- Activity -
In the lines below, look for "none". Copy each line where it appears.

- Data listing -
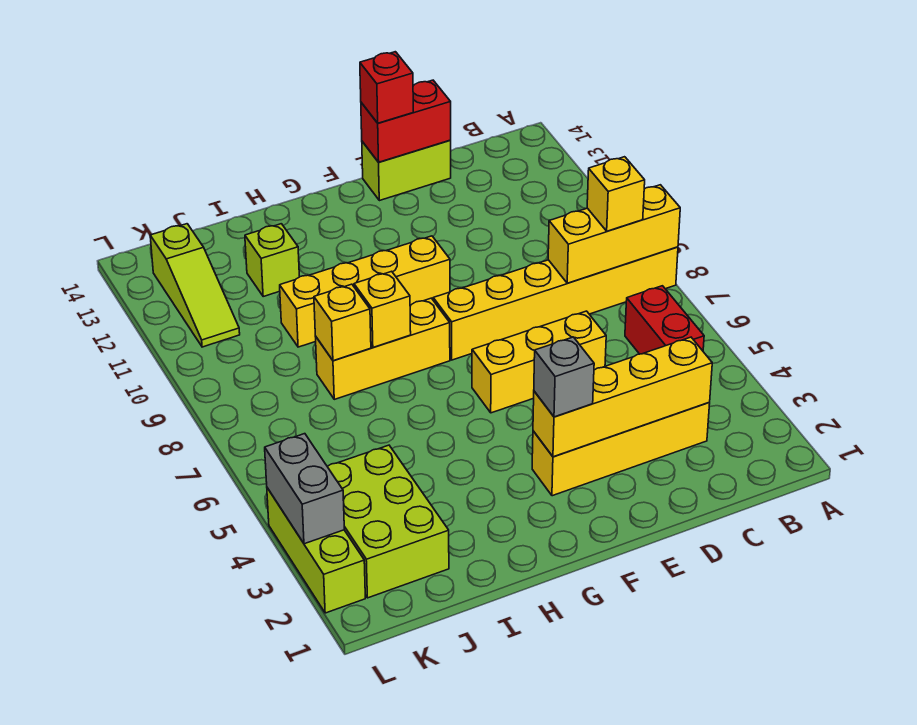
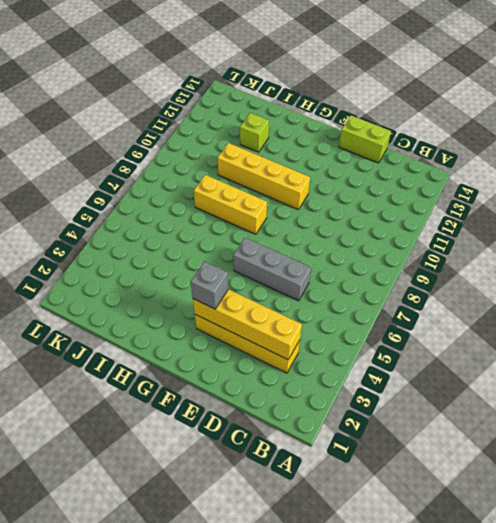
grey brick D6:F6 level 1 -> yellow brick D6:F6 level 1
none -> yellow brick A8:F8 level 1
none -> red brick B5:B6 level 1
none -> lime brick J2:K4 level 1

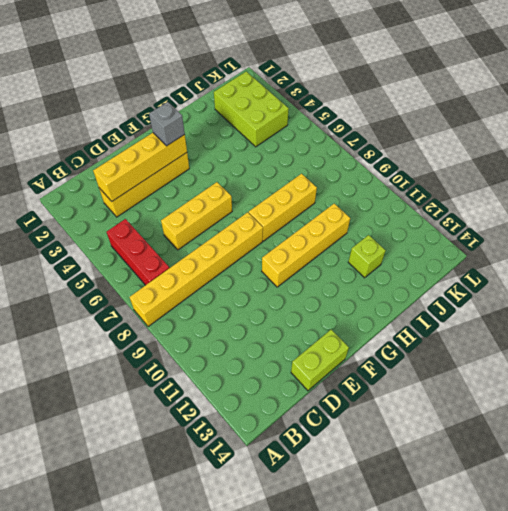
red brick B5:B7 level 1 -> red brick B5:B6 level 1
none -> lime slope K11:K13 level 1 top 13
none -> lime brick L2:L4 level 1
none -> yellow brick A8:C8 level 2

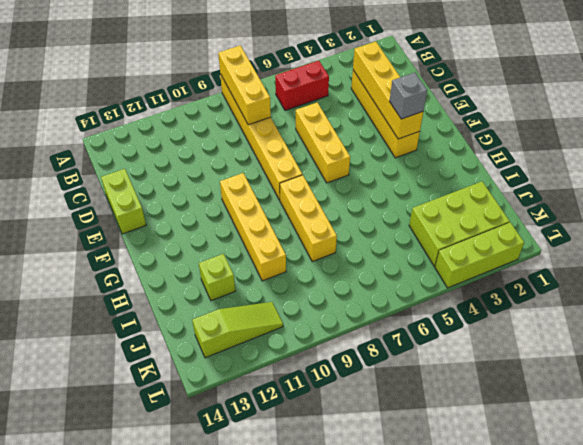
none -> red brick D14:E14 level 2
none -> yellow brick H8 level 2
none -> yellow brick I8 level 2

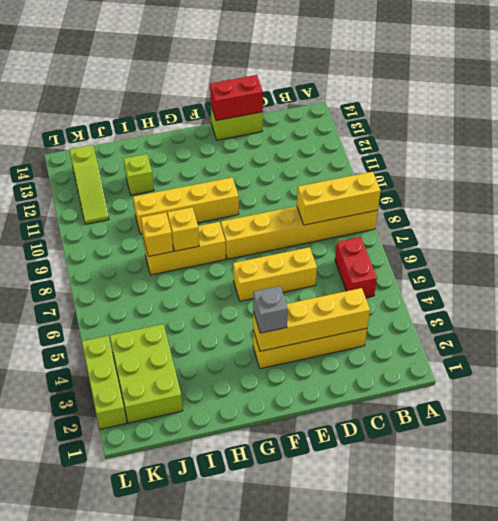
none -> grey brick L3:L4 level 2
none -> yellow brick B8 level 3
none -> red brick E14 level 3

- Reply -
none -> yellow brick A8:F8 level 1
none -> red brick B5:B6 level 1
none -> lime brick J2:K4 level 1
none -> lime slope K11:K13 level 1 top 13
none -> lime brick L2:L4 level 1
none -> yellow brick A8:C8 level 2
none -> red brick D14:E14 level 2
none -> yellow brick H8 level 2
none -> yellow brick I8 level 2
none -> grey brick L3:L4 level 2
none -> yellow brick B8 level 3
none -> red brick E14 level 3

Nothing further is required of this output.